### EXERCISE
Reproduce exactly the lines from the one containing "C206: 100nF (3V3, GND)" through the last line of the records below, both included, and nothing else.

### RECORDS FOR THIS EXERCISE

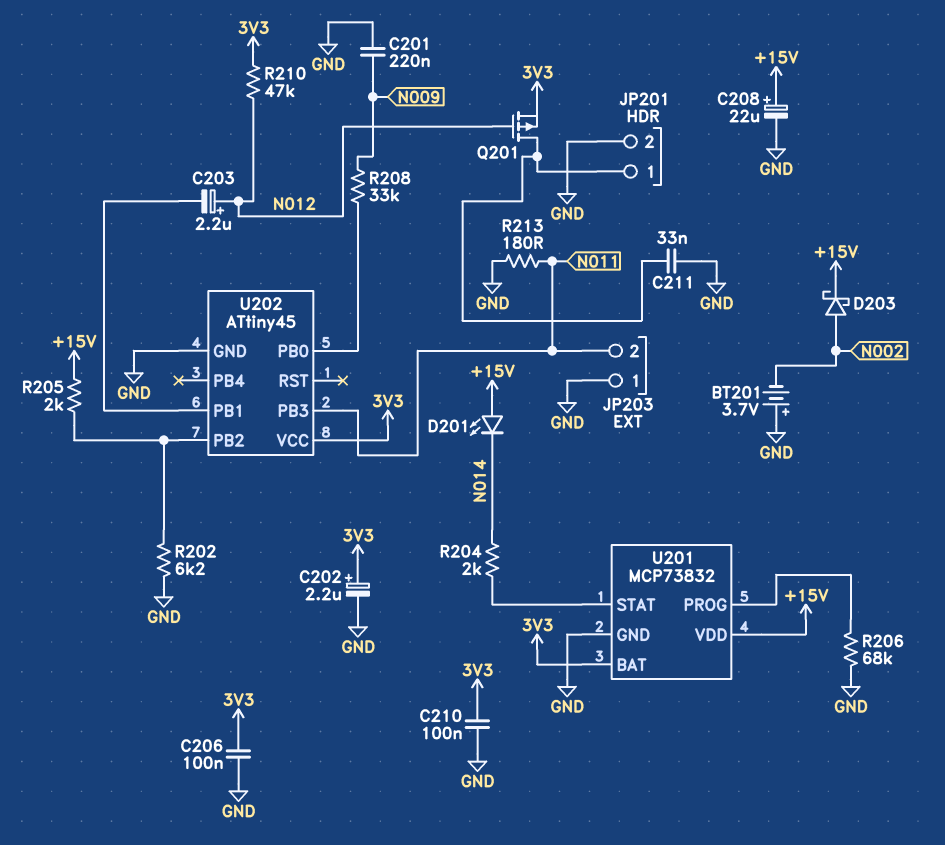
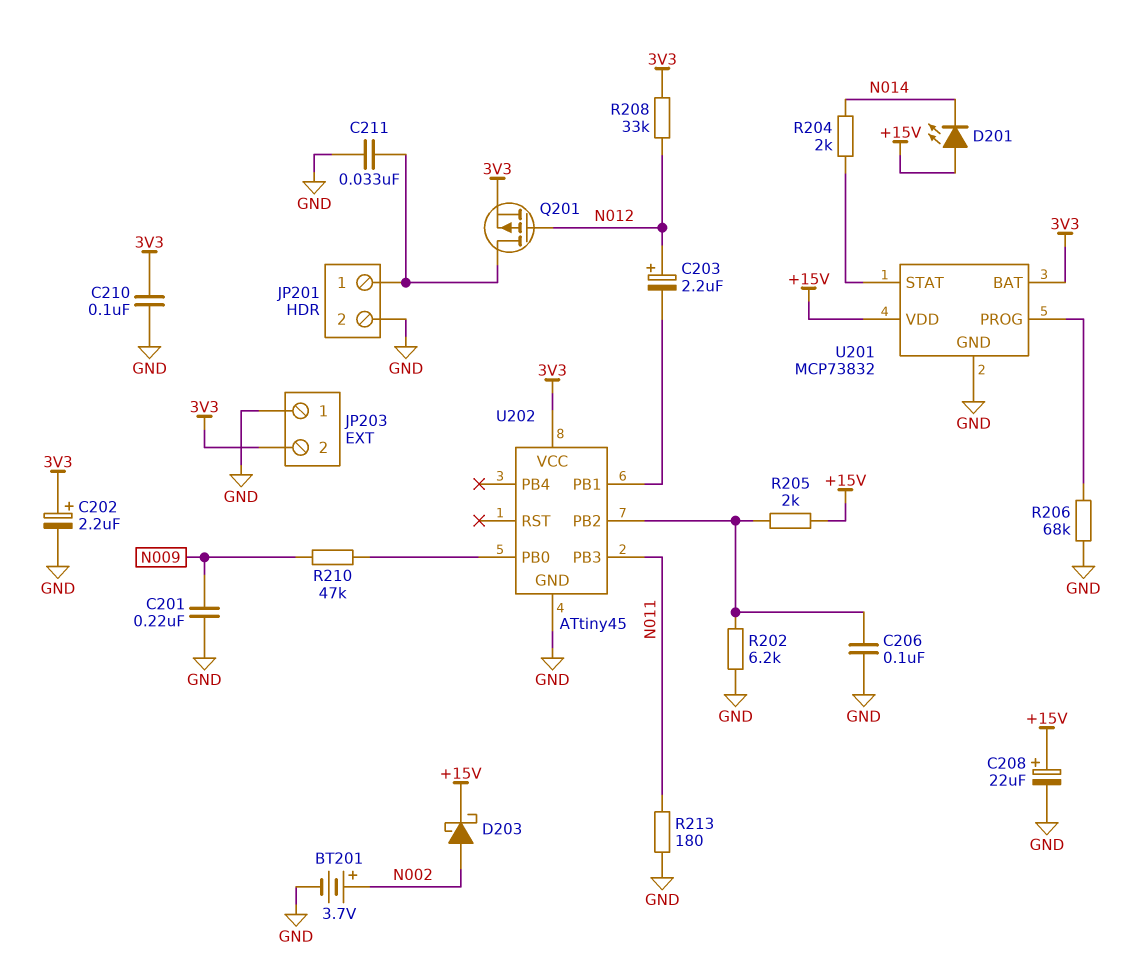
BT201: 3.7V (plus GND, minus N002) -> 3.7V (plus N002, minus GND)
C206: 100nF (3V3, GND) -> 100nF (GND, U202/PB2)
JP203 pin 2: N011 -> 3V3
R208: 33k (N009, U202/PB0) -> 33k (3V3, N012)
R210: 47k (3V3, N012) -> 47k (N009, U202/PB0)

### TASK RESPONSE
C206: 100nF (3V3, GND) -> 100nF (GND, U202/PB2)
JP203 pin 2: N011 -> 3V3
R208: 33k (N009, U202/PB0) -> 33k (3V3, N012)
R210: 47k (3V3, N012) -> 47k (N009, U202/PB0)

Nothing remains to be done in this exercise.